* [Provided entries]:
——————
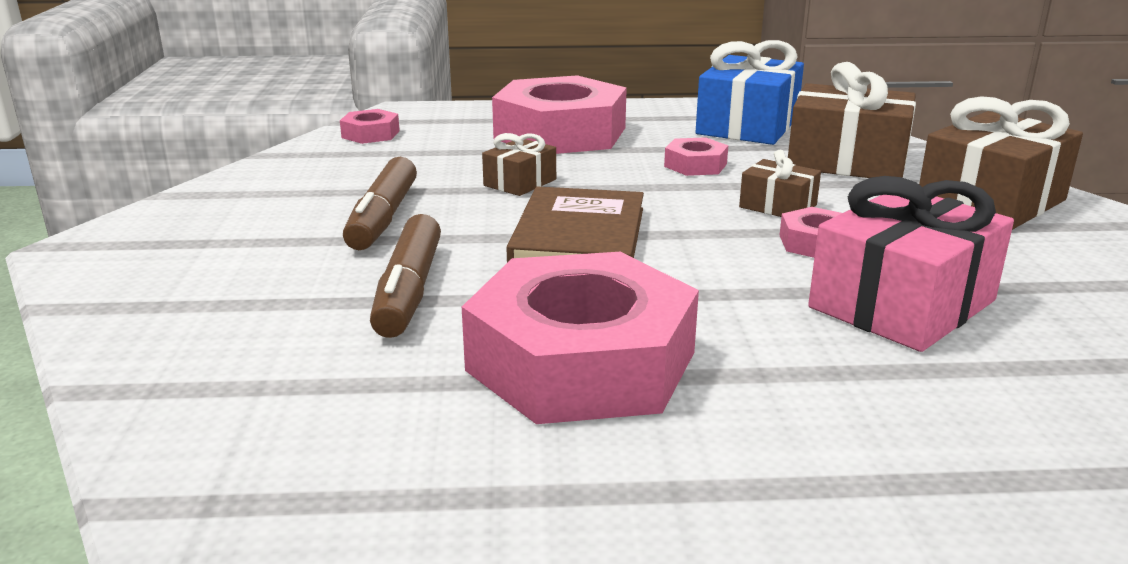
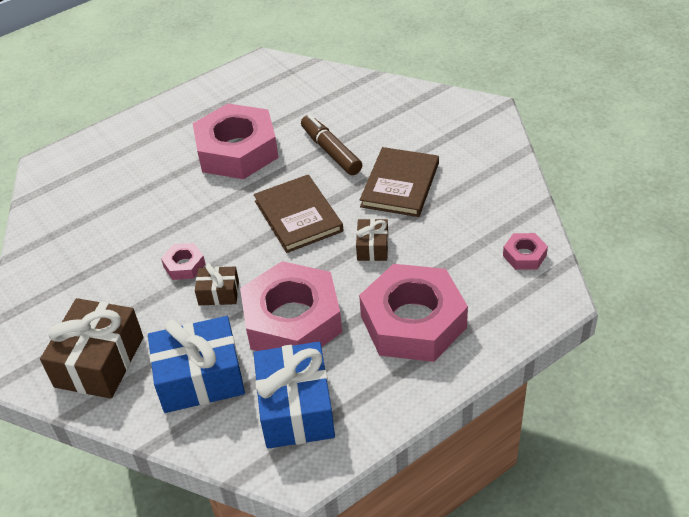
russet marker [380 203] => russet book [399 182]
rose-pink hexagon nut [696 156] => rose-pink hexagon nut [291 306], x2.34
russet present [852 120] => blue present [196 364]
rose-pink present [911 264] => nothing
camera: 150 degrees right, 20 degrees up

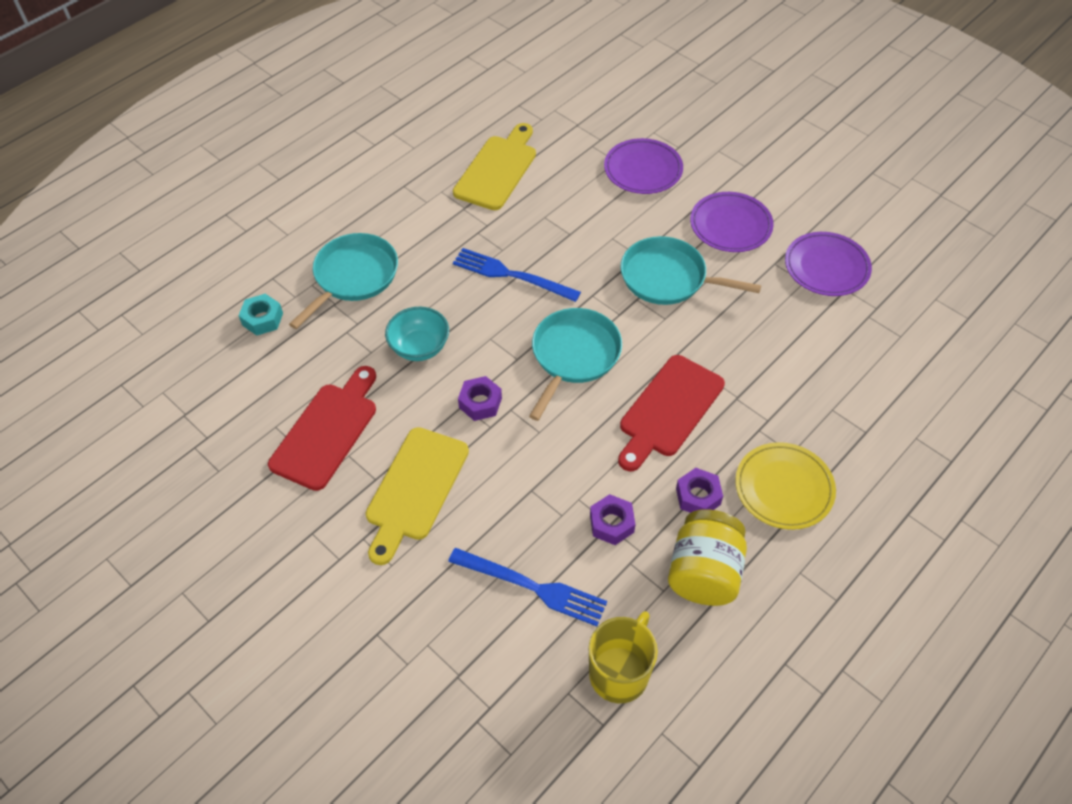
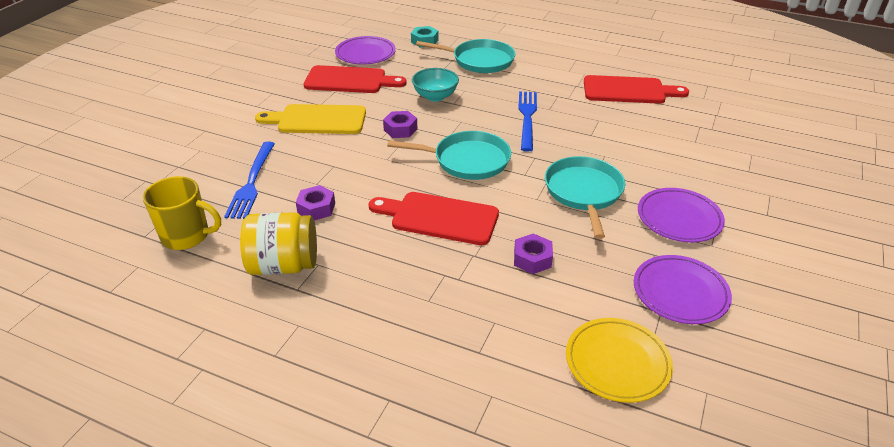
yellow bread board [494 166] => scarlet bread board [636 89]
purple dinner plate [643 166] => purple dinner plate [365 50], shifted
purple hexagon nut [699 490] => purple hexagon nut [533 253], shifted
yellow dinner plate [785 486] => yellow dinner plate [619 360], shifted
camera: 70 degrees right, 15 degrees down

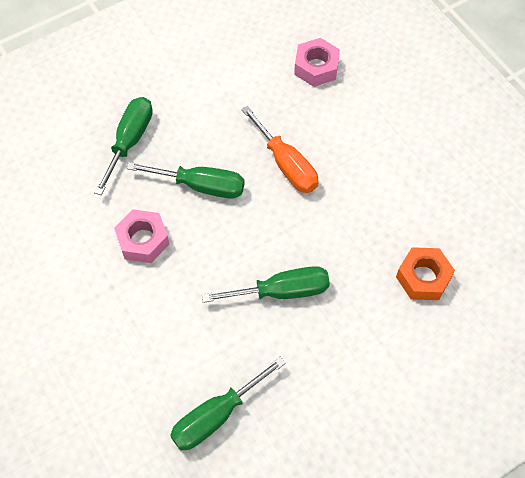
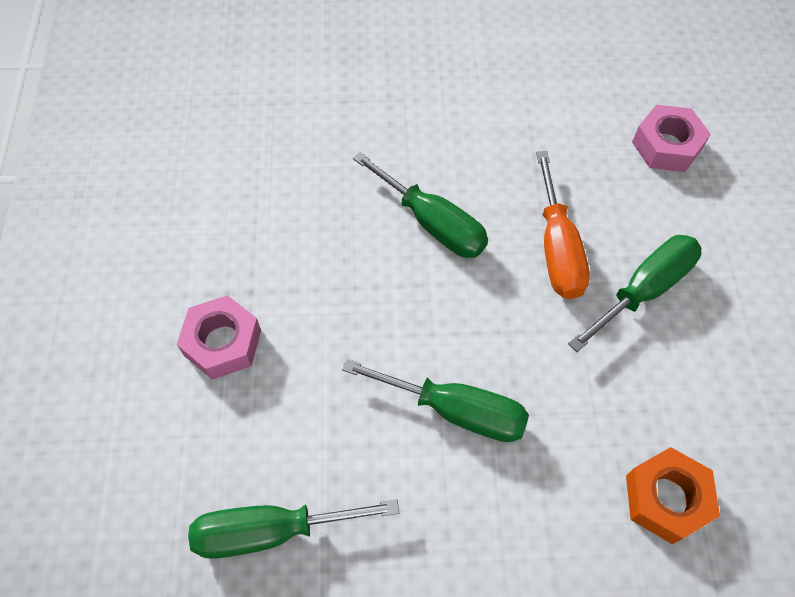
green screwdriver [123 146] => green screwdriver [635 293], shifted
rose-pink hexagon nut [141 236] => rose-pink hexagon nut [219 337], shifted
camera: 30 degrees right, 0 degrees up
——————
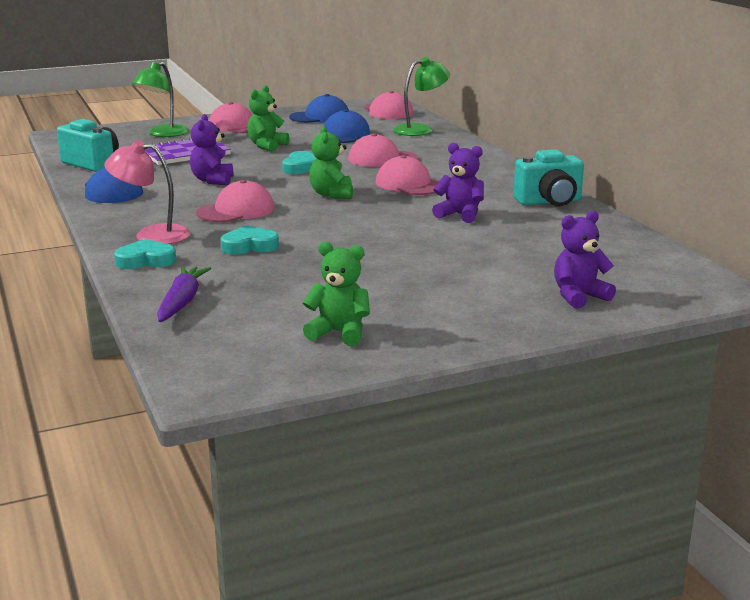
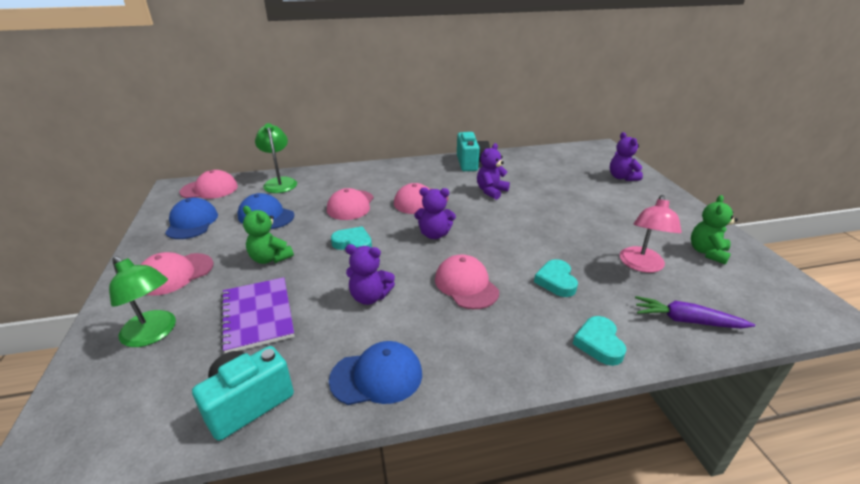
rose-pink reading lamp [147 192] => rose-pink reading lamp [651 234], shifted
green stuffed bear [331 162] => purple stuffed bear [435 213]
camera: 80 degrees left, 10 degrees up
——————
* [Task]:
Every line of the listing that includes "green" must be shown.

* [Your solution]:
green screwdriver [123 146] => green screwdriver [635 293], shifted
green stuffed bear [331 162] => purple stuffed bear [435 213]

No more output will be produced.